(Given exercise): Reproduce the data below word for word, from its first line through the line with "87: 6:44 -> 8:10", including both of those lines.

(Collected data)
--- Begin ---

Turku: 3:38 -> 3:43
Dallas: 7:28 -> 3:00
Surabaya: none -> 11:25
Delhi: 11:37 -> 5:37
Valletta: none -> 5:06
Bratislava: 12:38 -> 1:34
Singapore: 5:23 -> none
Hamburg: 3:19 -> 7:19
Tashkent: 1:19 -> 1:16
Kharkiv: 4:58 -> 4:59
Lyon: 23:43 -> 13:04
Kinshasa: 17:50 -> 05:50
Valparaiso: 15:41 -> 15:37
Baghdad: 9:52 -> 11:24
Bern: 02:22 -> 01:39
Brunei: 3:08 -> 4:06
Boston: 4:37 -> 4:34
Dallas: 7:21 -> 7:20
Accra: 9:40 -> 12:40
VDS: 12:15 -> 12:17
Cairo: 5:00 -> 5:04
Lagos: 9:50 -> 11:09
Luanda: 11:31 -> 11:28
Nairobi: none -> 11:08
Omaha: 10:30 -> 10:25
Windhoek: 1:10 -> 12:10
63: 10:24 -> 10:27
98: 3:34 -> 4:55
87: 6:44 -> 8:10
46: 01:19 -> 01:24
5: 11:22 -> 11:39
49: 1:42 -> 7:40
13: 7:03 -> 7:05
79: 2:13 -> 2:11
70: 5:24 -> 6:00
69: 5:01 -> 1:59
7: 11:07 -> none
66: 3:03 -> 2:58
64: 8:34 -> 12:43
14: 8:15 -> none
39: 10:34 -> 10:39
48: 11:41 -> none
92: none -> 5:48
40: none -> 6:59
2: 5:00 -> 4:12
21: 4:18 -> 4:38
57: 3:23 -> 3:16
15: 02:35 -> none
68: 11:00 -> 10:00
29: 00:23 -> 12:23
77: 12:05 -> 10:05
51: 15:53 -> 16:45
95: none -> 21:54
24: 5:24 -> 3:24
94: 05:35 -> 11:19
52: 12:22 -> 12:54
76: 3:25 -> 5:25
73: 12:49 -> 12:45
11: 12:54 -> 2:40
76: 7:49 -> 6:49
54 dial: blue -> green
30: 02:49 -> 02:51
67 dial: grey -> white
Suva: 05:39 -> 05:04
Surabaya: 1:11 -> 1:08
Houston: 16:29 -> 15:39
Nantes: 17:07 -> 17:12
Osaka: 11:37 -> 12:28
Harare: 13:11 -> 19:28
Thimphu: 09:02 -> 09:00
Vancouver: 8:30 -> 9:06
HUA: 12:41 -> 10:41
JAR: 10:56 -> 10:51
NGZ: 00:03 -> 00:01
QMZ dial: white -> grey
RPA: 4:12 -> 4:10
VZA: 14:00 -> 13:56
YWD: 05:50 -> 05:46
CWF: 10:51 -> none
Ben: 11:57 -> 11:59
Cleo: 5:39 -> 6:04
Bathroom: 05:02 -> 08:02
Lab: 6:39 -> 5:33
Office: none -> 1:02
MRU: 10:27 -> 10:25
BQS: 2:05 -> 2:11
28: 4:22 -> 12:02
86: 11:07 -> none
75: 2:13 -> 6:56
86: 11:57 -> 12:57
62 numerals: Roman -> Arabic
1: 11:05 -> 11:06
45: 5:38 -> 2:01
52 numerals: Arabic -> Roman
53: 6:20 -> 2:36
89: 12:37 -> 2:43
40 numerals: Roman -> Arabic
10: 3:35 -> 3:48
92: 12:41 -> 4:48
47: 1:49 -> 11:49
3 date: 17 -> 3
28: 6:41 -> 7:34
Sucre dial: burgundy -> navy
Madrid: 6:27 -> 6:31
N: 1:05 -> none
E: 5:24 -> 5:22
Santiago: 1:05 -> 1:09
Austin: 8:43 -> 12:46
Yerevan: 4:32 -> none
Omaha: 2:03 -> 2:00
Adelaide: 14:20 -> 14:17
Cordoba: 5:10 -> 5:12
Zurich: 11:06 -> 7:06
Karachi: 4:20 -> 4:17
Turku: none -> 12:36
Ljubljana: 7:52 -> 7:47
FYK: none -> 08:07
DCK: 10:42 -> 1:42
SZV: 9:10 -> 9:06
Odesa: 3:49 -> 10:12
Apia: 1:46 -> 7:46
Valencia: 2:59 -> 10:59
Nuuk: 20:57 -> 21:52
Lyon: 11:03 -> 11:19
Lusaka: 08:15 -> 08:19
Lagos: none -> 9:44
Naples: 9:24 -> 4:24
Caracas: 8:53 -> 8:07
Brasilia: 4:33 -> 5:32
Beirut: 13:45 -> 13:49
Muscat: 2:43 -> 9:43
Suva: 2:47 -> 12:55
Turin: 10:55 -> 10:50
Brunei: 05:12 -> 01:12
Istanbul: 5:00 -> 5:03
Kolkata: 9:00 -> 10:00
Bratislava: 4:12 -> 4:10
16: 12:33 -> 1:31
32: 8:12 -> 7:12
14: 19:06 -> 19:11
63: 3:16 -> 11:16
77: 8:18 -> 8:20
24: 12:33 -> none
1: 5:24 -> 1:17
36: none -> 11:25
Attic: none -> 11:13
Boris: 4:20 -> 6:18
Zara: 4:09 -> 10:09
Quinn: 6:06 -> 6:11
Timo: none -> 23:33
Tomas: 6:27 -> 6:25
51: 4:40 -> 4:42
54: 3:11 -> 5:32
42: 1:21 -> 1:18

--- End ---

(Response to the exercise):
Turku: 3:38 -> 3:43
Dallas: 7:28 -> 3:00
Surabaya: none -> 11:25
Delhi: 11:37 -> 5:37
Valletta: none -> 5:06
Bratislava: 12:38 -> 1:34
Singapore: 5:23 -> none
Hamburg: 3:19 -> 7:19
Tashkent: 1:19 -> 1:16
Kharkiv: 4:58 -> 4:59
Lyon: 23:43 -> 13:04
Kinshasa: 17:50 -> 05:50
Valparaiso: 15:41 -> 15:37
Baghdad: 9:52 -> 11:24
Bern: 02:22 -> 01:39
Brunei: 3:08 -> 4:06
Boston: 4:37 -> 4:34
Dallas: 7:21 -> 7:20
Accra: 9:40 -> 12:40
VDS: 12:15 -> 12:17
Cairo: 5:00 -> 5:04
Lagos: 9:50 -> 11:09
Luanda: 11:31 -> 11:28
Nairobi: none -> 11:08
Omaha: 10:30 -> 10:25
Windhoek: 1:10 -> 12:10
63: 10:24 -> 10:27
98: 3:34 -> 4:55
87: 6:44 -> 8:10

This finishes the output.